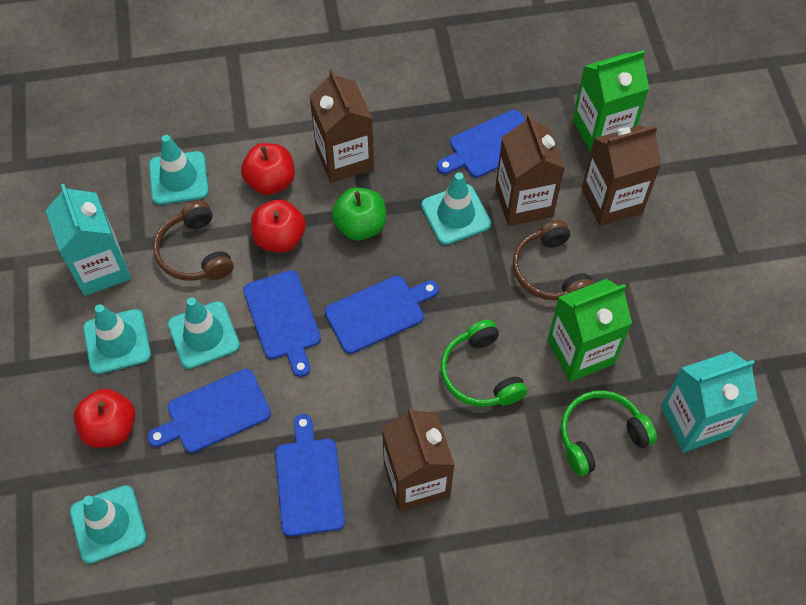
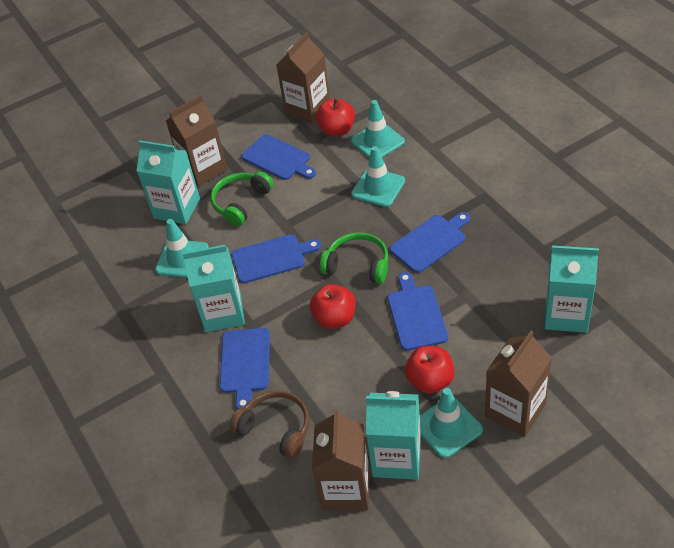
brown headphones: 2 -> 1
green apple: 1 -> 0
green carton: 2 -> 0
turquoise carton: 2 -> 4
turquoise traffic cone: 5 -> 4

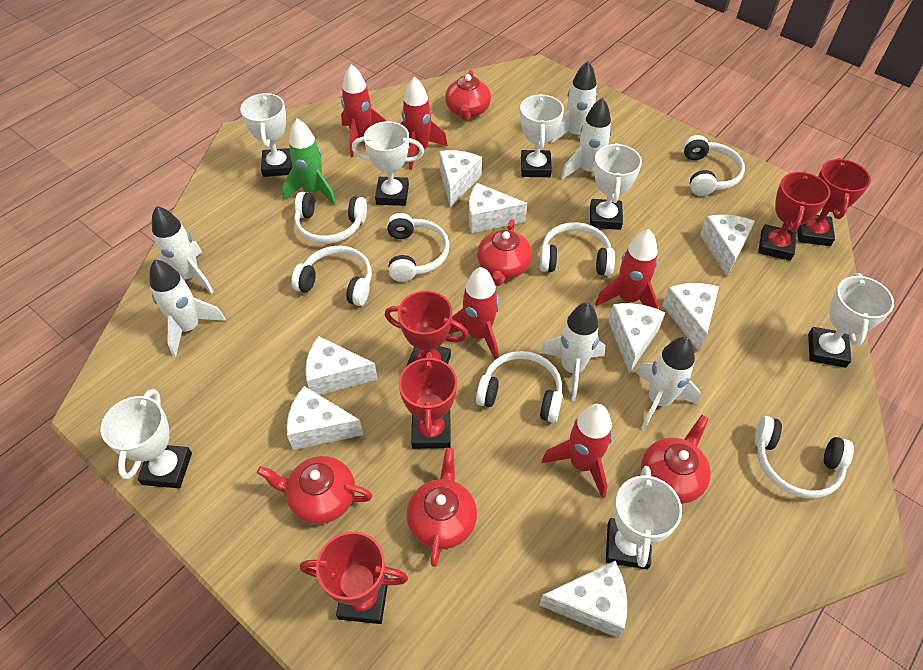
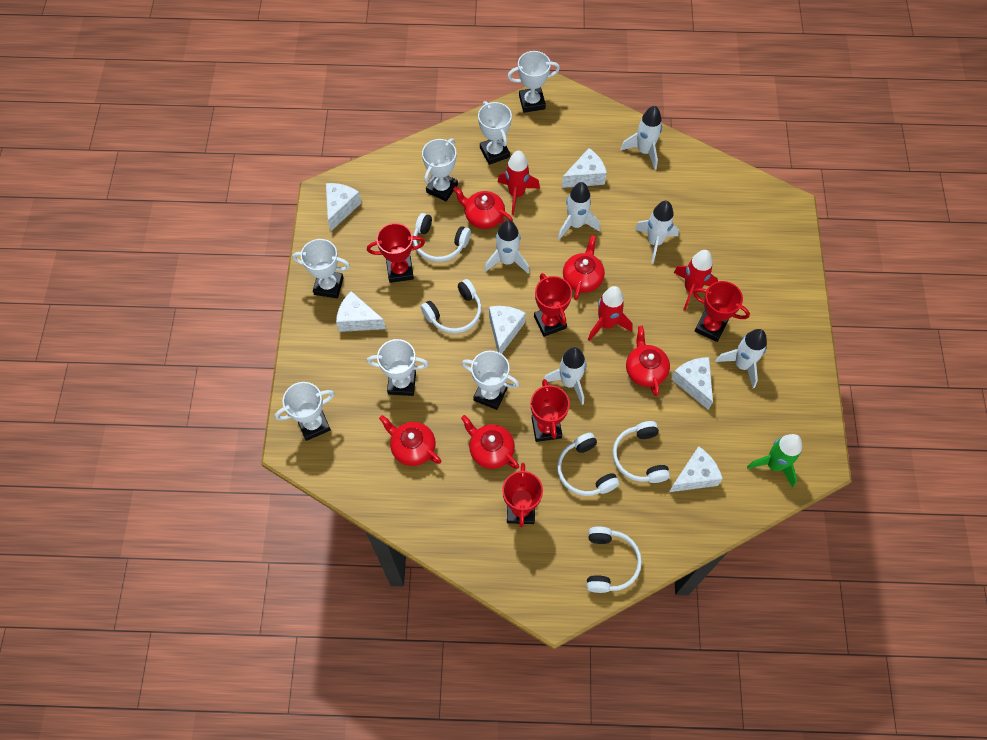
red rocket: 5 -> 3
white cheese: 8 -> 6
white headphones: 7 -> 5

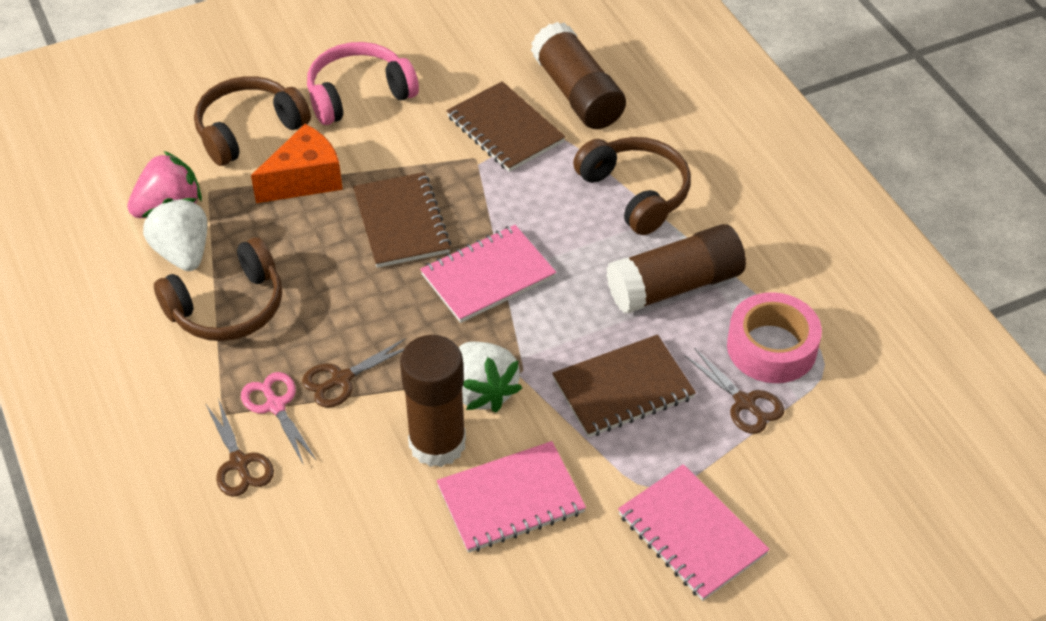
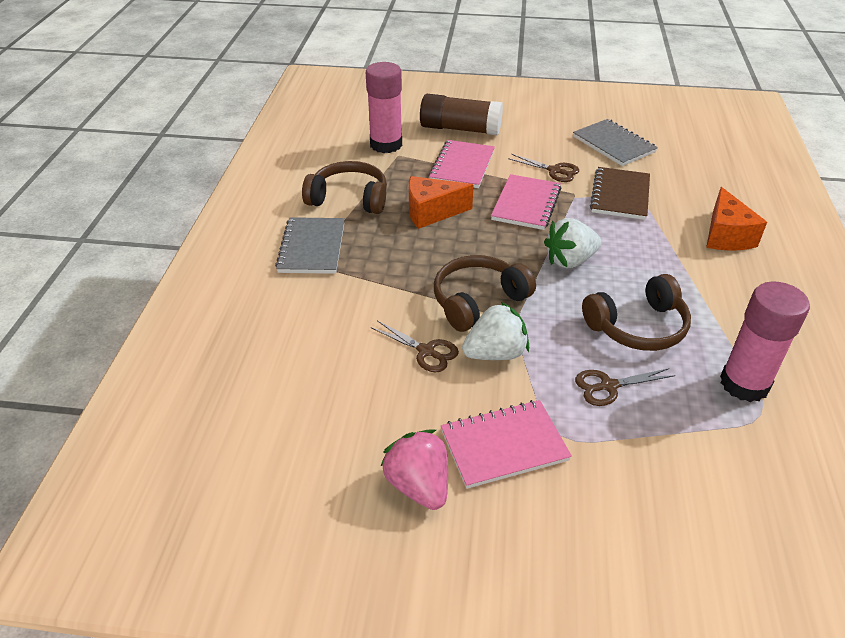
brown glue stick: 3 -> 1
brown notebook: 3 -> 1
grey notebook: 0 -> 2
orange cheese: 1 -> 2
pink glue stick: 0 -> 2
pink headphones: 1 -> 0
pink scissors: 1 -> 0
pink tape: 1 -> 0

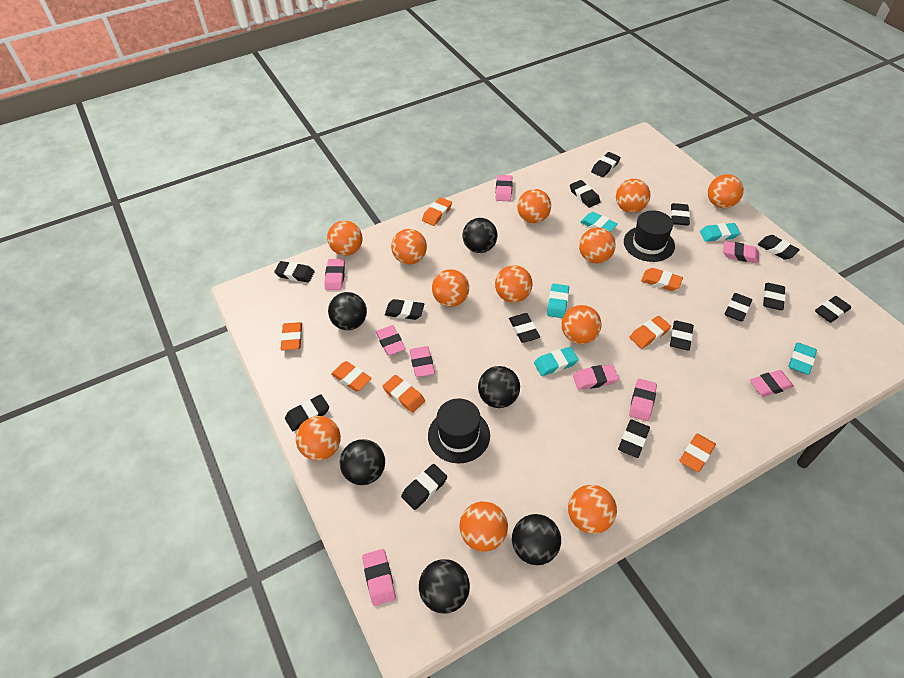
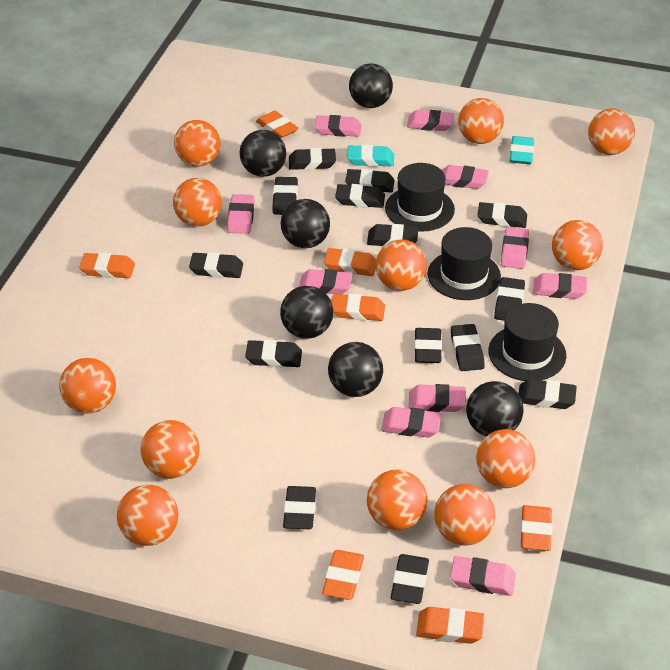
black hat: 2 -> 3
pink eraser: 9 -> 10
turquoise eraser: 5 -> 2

— Task brief —
The copy should run from the first line of the material above through the line with "black hat: 2 -> 3", repeated exactly and without pictures.

— Result of this task —
brown headphones: 2 -> 1
green apple: 1 -> 0
green carton: 2 -> 0
turquoise carton: 2 -> 4
turquoise traffic cone: 5 -> 4

red rocket: 5 -> 3
white cheese: 8 -> 6
white headphones: 7 -> 5

brown glue stick: 3 -> 1
brown notebook: 3 -> 1
grey notebook: 0 -> 2
orange cheese: 1 -> 2
pink glue stick: 0 -> 2
pink headphones: 1 -> 0
pink scissors: 1 -> 0
pink tape: 1 -> 0

black hat: 2 -> 3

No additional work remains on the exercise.